## WORK INSTRUCTIONS
Starting at the first line of the data below, retype every line up to and including the one containing "R104: 47k (+15V, GND) -> 47k (GND, RESET)".

## DATA EXTRACTS
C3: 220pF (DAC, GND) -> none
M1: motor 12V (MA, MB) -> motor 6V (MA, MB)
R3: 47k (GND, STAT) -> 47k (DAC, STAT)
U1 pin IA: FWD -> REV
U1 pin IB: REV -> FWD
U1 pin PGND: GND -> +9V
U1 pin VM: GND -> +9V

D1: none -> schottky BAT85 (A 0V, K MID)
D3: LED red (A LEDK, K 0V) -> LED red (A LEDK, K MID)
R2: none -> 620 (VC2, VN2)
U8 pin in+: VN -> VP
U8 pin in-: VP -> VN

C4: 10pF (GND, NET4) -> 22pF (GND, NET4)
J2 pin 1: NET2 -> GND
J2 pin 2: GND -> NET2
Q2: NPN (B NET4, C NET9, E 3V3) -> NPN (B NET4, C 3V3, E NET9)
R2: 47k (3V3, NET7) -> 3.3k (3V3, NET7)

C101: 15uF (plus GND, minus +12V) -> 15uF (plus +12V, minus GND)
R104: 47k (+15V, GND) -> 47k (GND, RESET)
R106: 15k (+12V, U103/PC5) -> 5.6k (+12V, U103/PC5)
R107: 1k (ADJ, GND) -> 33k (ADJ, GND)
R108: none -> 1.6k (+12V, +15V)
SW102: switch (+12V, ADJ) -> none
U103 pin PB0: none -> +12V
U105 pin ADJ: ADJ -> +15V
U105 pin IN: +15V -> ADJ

## RESULT OF THIS TASK
C3: 220pF (DAC, GND) -> none
M1: motor 12V (MA, MB) -> motor 6V (MA, MB)
R3: 47k (GND, STAT) -> 47k (DAC, STAT)
U1 pin IA: FWD -> REV
U1 pin IB: REV -> FWD
U1 pin PGND: GND -> +9V
U1 pin VM: GND -> +9V

D1: none -> schottky BAT85 (A 0V, K MID)
D3: LED red (A LEDK, K 0V) -> LED red (A LEDK, K MID)
R2: none -> 620 (VC2, VN2)
U8 pin in+: VN -> VP
U8 pin in-: VP -> VN

C4: 10pF (GND, NET4) -> 22pF (GND, NET4)
J2 pin 1: NET2 -> GND
J2 pin 2: GND -> NET2
Q2: NPN (B NET4, C NET9, E 3V3) -> NPN (B NET4, C 3V3, E NET9)
R2: 47k (3V3, NET7) -> 3.3k (3V3, NET7)

C101: 15uF (plus GND, minus +12V) -> 15uF (plus +12V, minus GND)
R104: 47k (+15V, GND) -> 47k (GND, RESET)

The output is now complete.